[Items from a data source]
◇ ◇ ◇ ◇ ◇ ◇ ◇
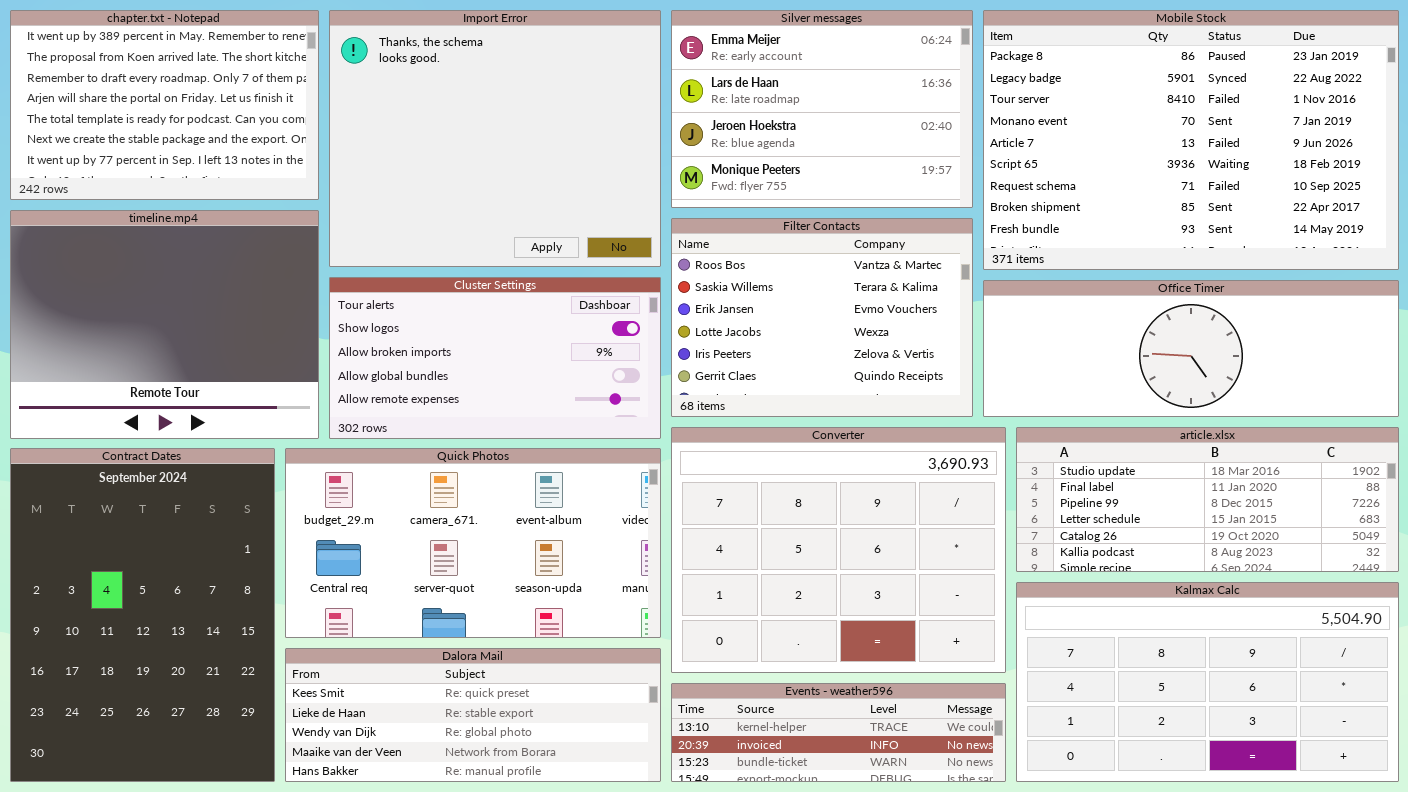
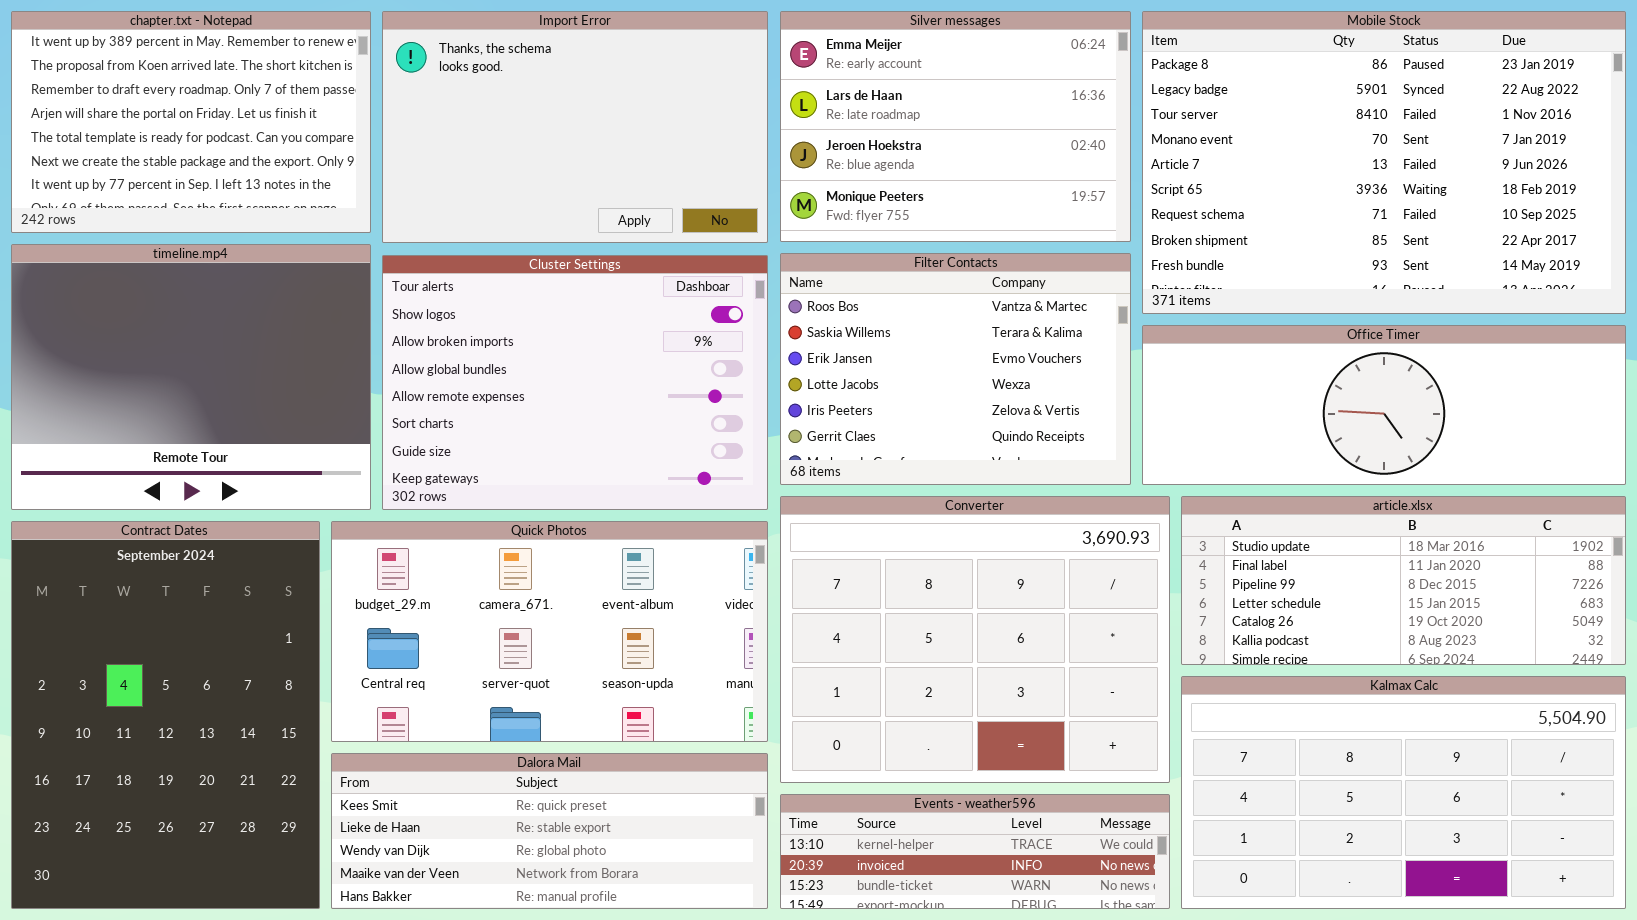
Import Error: [329,10,661,267] -> [382,11,768,243], resized
Cluster Settings: [329,277,661,439] -> [382,255,768,510], resized

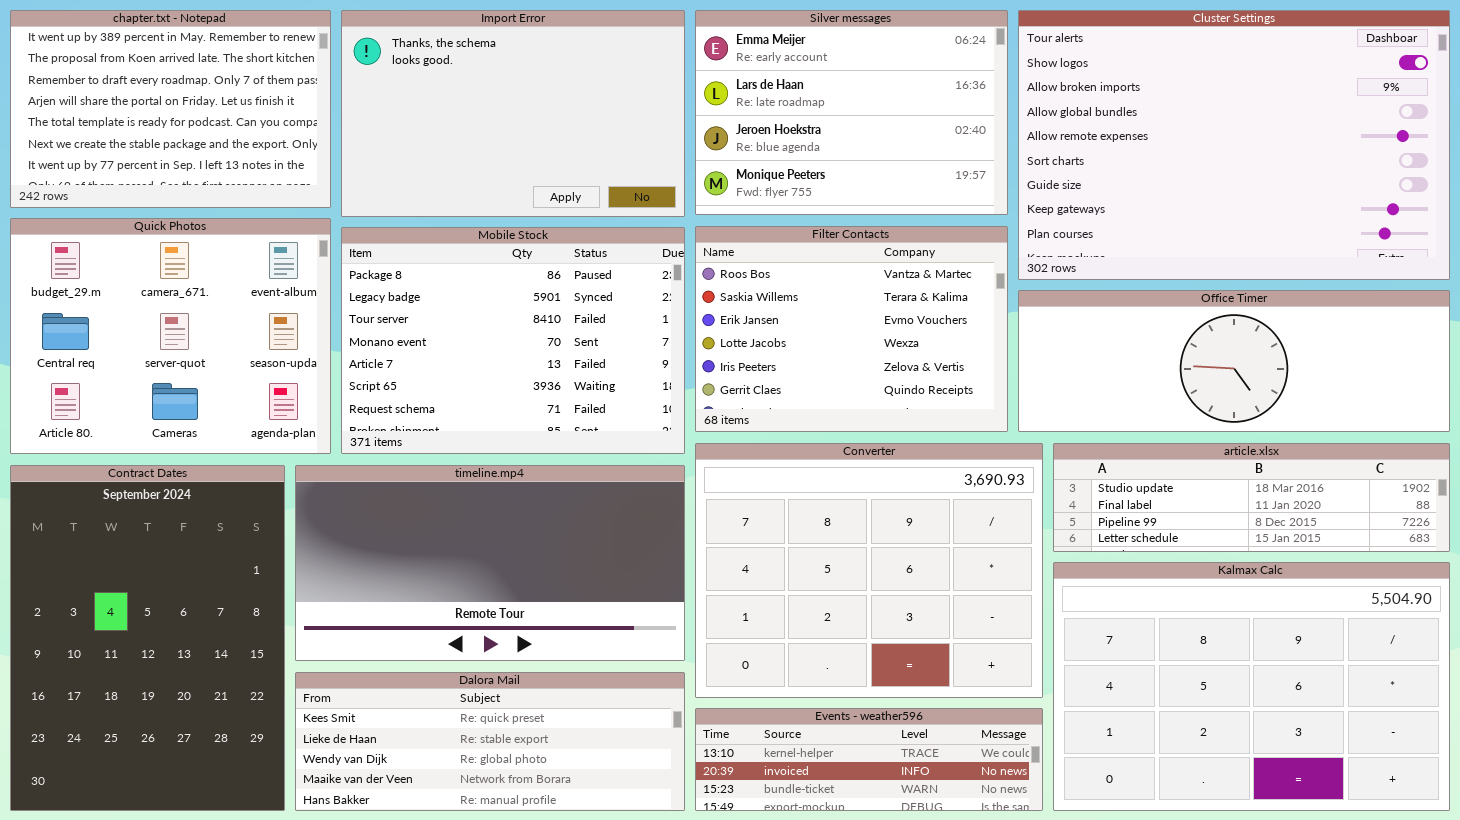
Mobile Stock: [1142,11,1626,314] -> [341,227,685,454], moved, resized
timeline.mp4: [11,244,371,510] -> [295,465,685,661], moved, resized
Cluster Settings: [382,255,768,510] -> [1018,10,1450,280], moved, resized
article.xlsx: [1181,496,1626,665] -> [1053,443,1450,552], resized
Quick Photos: [331,521,768,742] -> [10,218,331,454], moved, resized
Kalmax Calc: [1181,676,1626,909] -> [1053,562,1450,811], resized

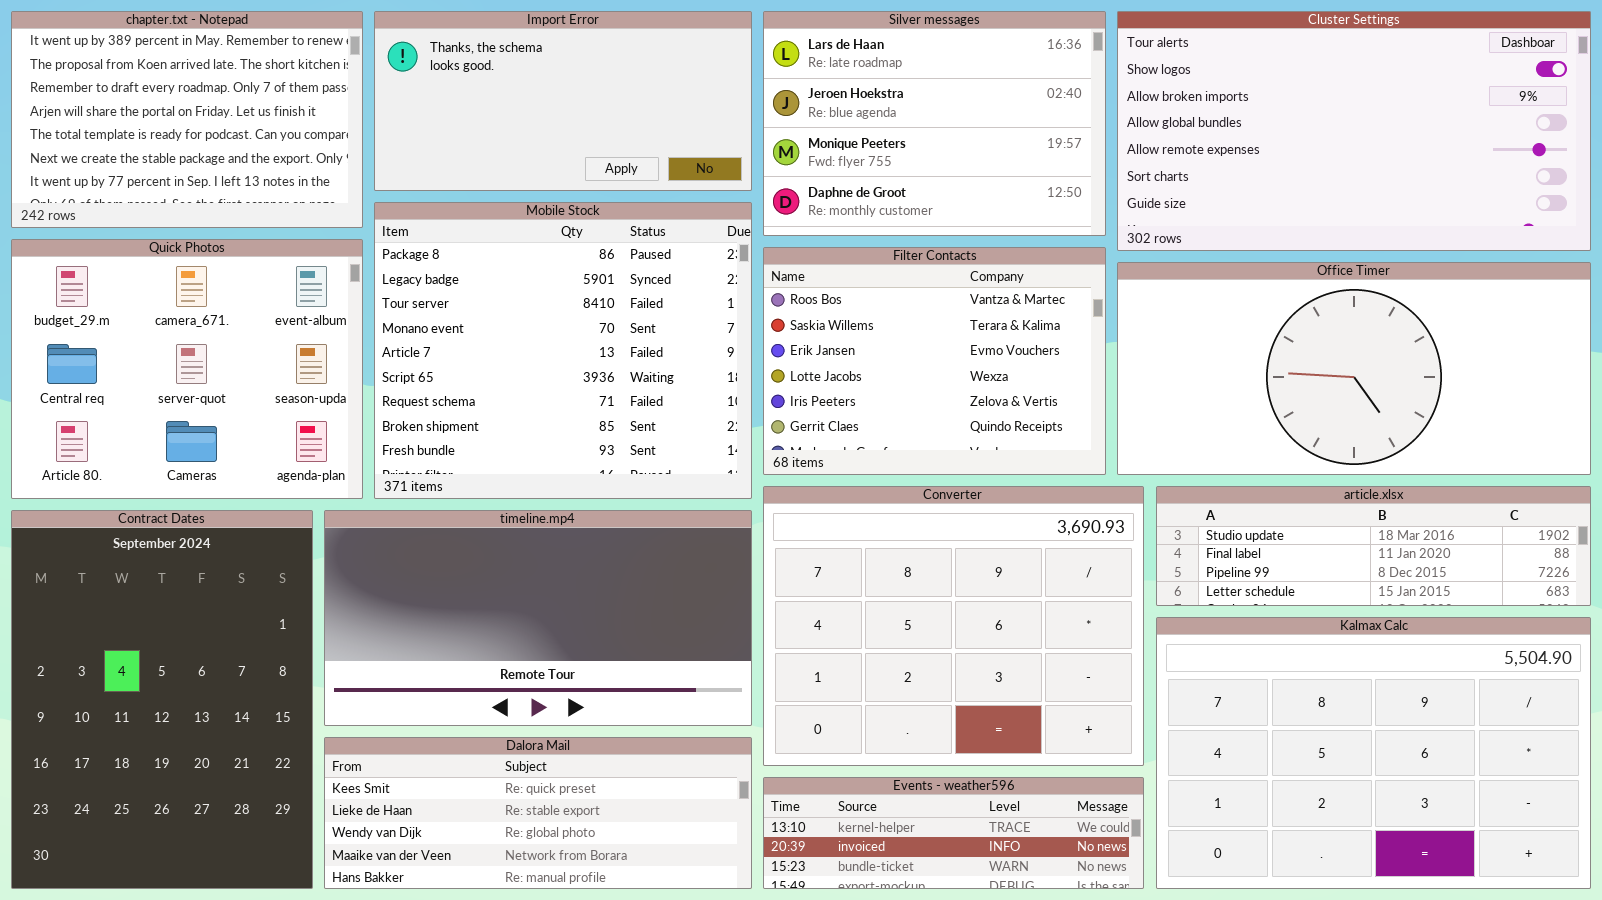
Import Error: [341,10,685,217] -> [374,11,752,191], resized
Silver messages: [695,10,1008,215] -> [763,11,1106,236], scrolled down 1 row
Cluster Settings: [1018,10,1450,280] -> [1117,11,1591,251], resized
Mobile Stock: [341,227,685,454] -> [374,202,752,499], resized
Office Timer: [1018,290,1450,432] -> [1117,262,1591,475], resized

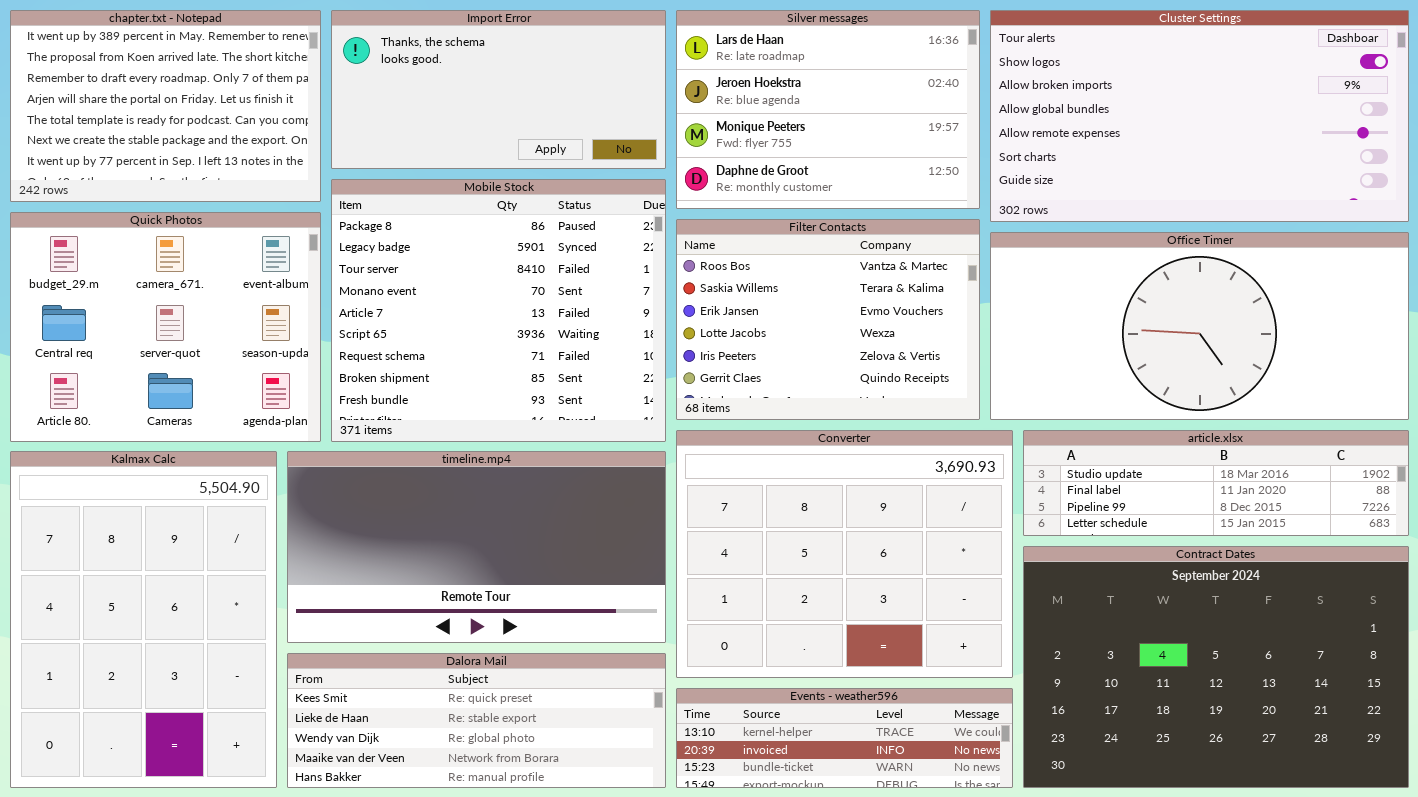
Contract Dates: [11,510,313,889] -> [1023,546,1409,788], moved, resized
Kalmax Calc: [1156,617,1591,889] -> [10,451,277,788], moved, resized

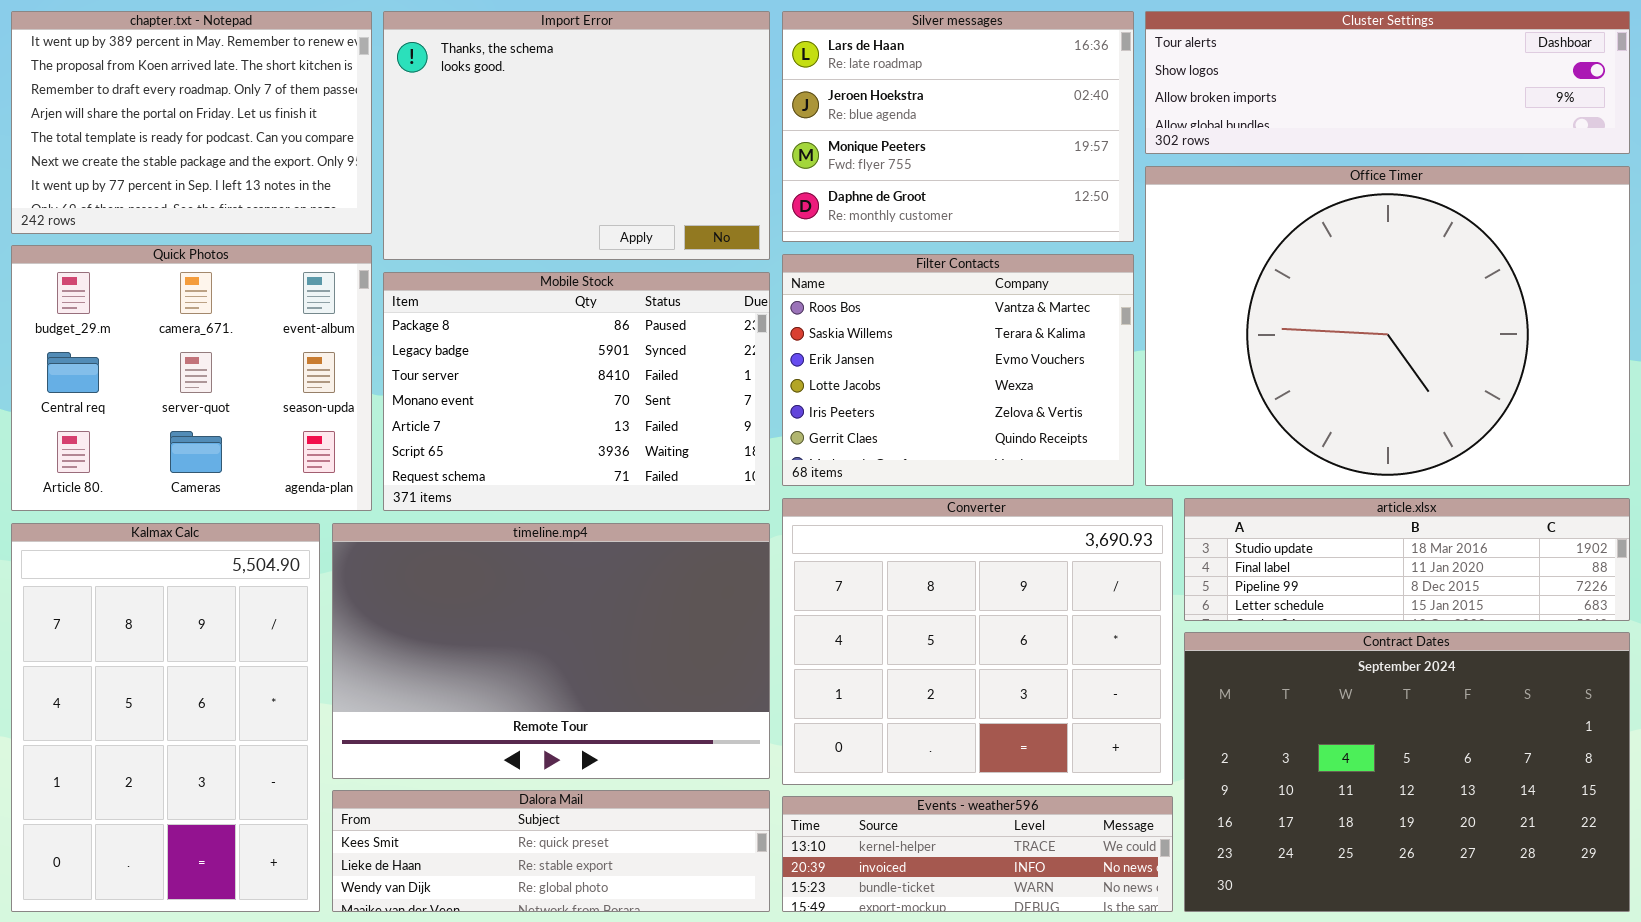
Import Error: [331,10,666,169] -> [383,11,770,260], resized
Cluster Settings: [990,10,1409,222] -> [1145,11,1630,154], resized
Mobile Stock: [331,179,666,442] -> [383,272,770,511], resized
Office Timer: [990,232,1409,420] -> [1145,166,1630,486], resized
timeline.mp4: [287,451,666,643] -> [332,523,770,779], resized
Dalora Mail: [287,653,666,788] -> [332,790,770,912], resized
◇ ◇ ◇ ◇ ◇ ◇ ◇
## BRIEF
Nothing but the lines from the line containing "timeline.mp4: [11,244,371,510] ->" to the end of the records above should be repeated, exactly and with every picture omitted.

## TASK SOLUTION
timeline.mp4: [11,244,371,510] -> [295,465,685,661], moved, resized
Cluster Settings: [382,255,768,510] -> [1018,10,1450,280], moved, resized
article.xlsx: [1181,496,1626,665] -> [1053,443,1450,552], resized
Quick Photos: [331,521,768,742] -> [10,218,331,454], moved, resized
Kalmax Calc: [1181,676,1626,909] -> [1053,562,1450,811], resized

Import Error: [341,10,685,217] -> [374,11,752,191], resized
Silver messages: [695,10,1008,215] -> [763,11,1106,236], scrolled down 1 row
Cluster Settings: [1018,10,1450,280] -> [1117,11,1591,251], resized
Mobile Stock: [341,227,685,454] -> [374,202,752,499], resized
Office Timer: [1018,290,1450,432] -> [1117,262,1591,475], resized

Contract Dates: [11,510,313,889] -> [1023,546,1409,788], moved, resized
Kalmax Calc: [1156,617,1591,889] -> [10,451,277,788], moved, resized

Import Error: [331,10,666,169] -> [383,11,770,260], resized
Cluster Settings: [990,10,1409,222] -> [1145,11,1630,154], resized
Mobile Stock: [331,179,666,442] -> [383,272,770,511], resized
Office Timer: [990,232,1409,420] -> [1145,166,1630,486], resized
timeline.mp4: [287,451,666,643] -> [332,523,770,779], resized
Dalora Mail: [287,653,666,788] -> [332,790,770,912], resized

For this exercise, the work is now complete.